» **TASK TO COMPLETE**
Filter the entries for the word "AOUT". Copy each line in which it occurs.

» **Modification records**
================

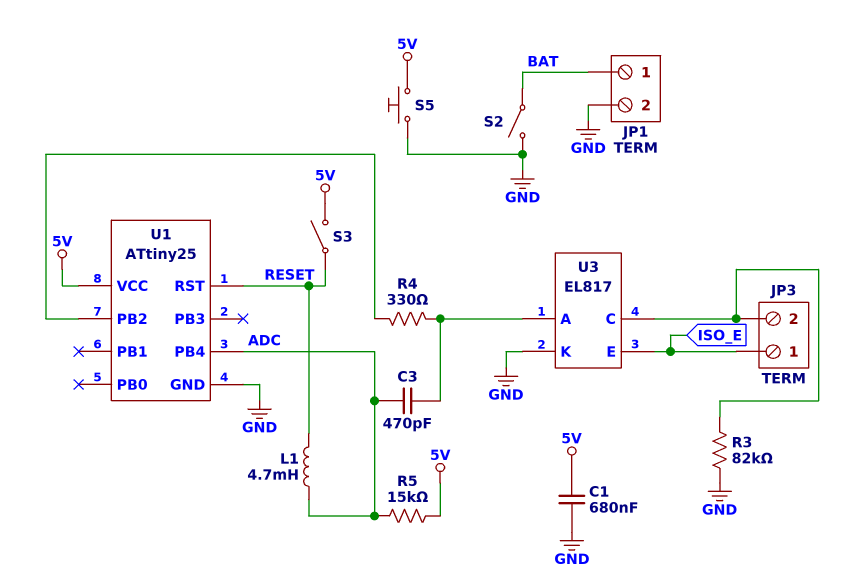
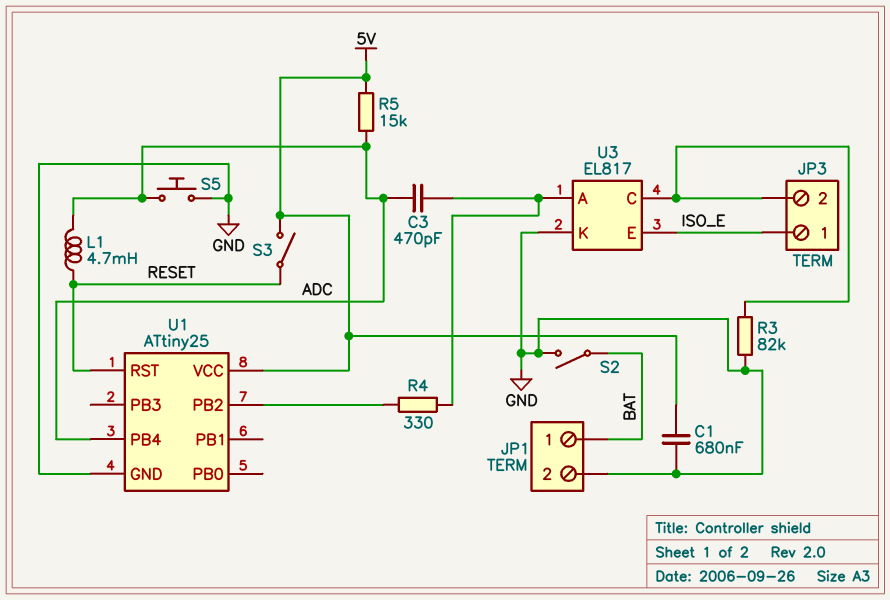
S5: button (5V, GND) -> button (ADC, GND)

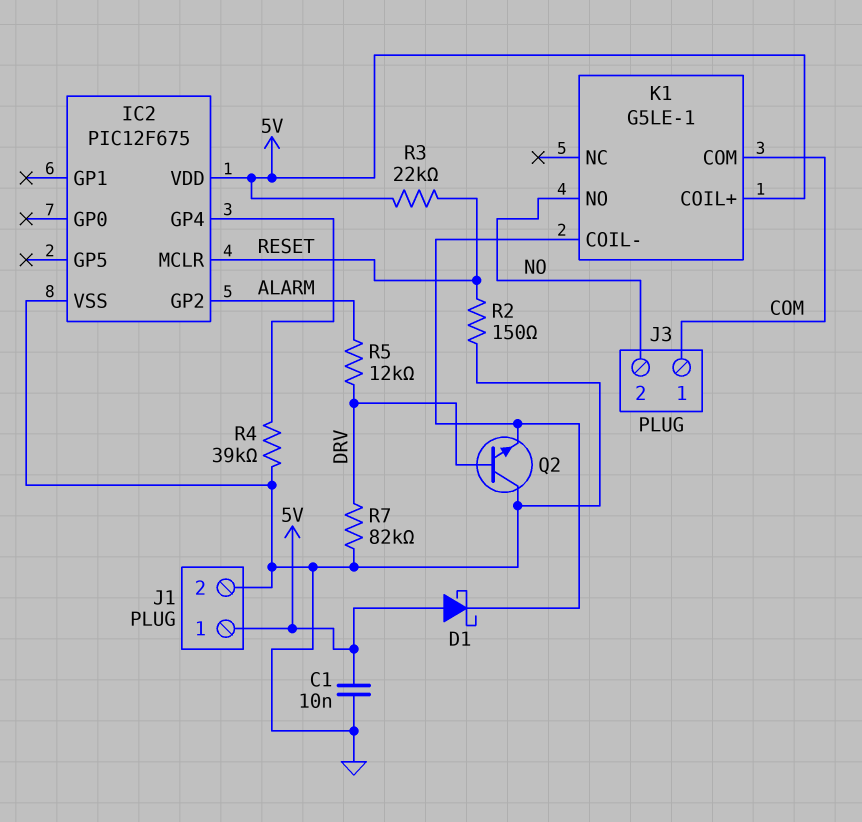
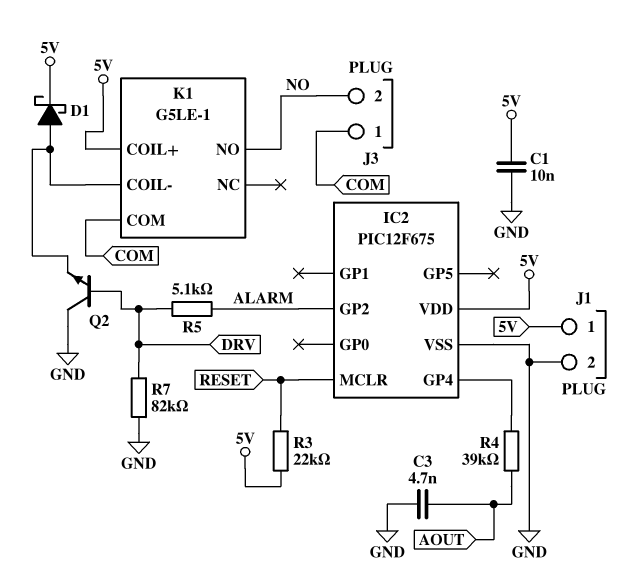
C3: none -> 4.7nF (AOUT, GND)
D1: schottky (A 5V, K K1/COIL-) -> schottky (A K1/COIL-, K 5V)
R2: 150 (GND, RESET) -> none
R4: 39k (GND, IC2/GP4) -> 39k (AOUT, IC2/GP4)
R5: 12k (ALARM, DRV) -> 5.1k (ALARM, DRV)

================

» **TASK OUTPUT**
C3: none -> 4.7nF (AOUT, GND)
R4: 39k (GND, IC2/GP4) -> 39k (AOUT, IC2/GP4)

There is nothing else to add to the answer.